- [What the task asks]: Take from the data every line in which the word "replaced" is found.

BEGIN

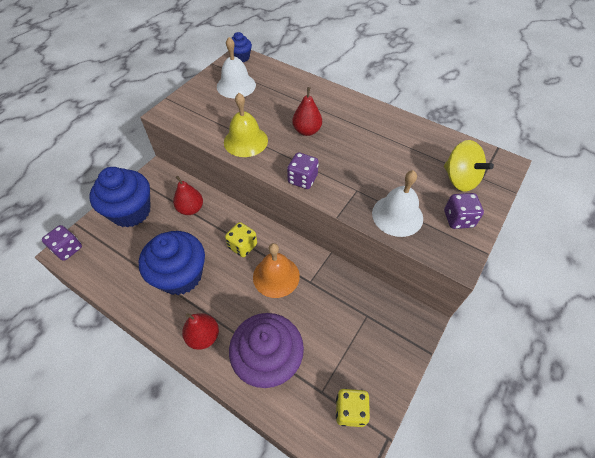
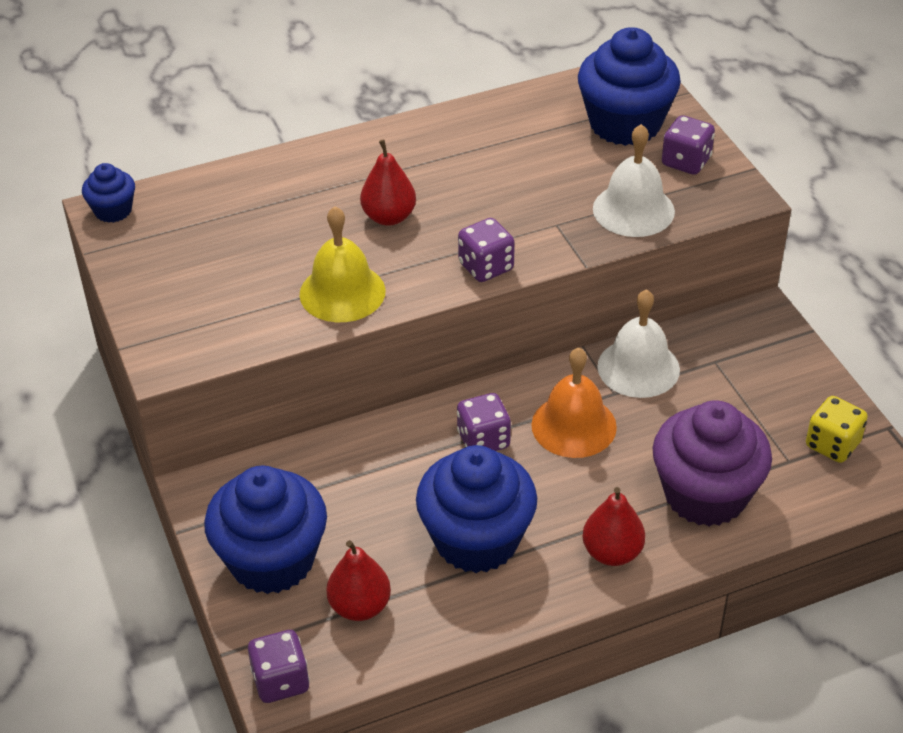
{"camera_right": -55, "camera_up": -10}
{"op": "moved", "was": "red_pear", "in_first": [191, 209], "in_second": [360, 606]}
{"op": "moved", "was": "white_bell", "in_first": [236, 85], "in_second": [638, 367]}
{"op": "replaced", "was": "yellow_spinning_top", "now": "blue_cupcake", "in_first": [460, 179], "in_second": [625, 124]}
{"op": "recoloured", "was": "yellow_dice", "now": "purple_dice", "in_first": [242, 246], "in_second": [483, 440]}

END
BEGIN

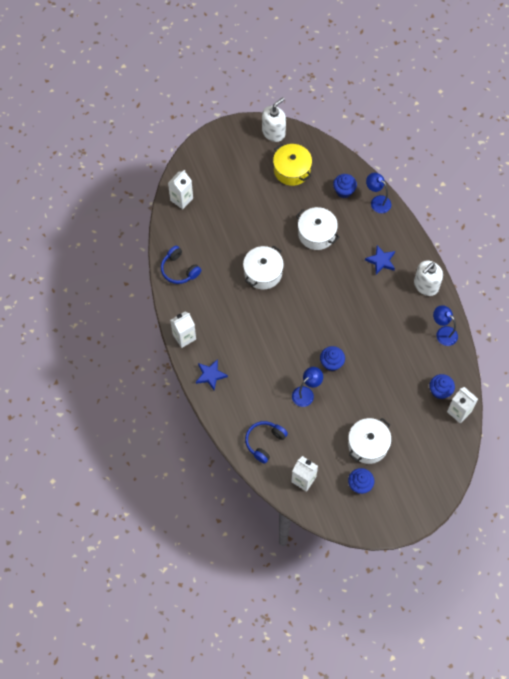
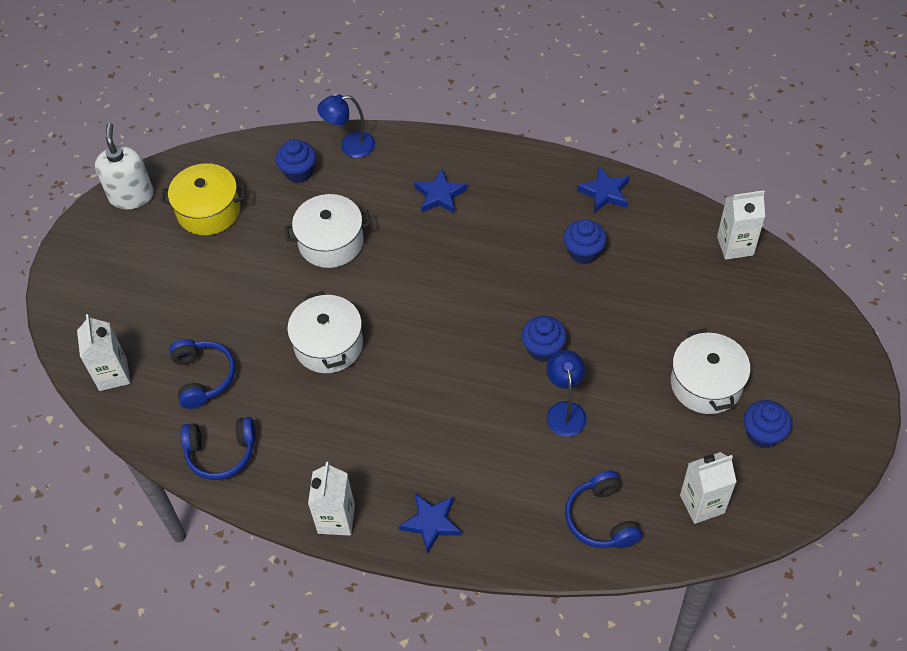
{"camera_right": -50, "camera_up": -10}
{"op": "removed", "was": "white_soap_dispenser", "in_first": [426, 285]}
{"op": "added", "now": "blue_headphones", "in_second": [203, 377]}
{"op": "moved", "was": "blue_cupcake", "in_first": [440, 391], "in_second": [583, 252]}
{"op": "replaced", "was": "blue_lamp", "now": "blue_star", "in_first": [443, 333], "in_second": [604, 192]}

END

- [Task solution]:
{"op": "replaced", "was": "yellow_spinning_top", "now": "blue_cupcake", "in_first": [460, 179], "in_second": [625, 124]}
{"op": "replaced", "was": "blue_lamp", "now": "blue_star", "in_first": [443, 333], "in_second": [604, 192]}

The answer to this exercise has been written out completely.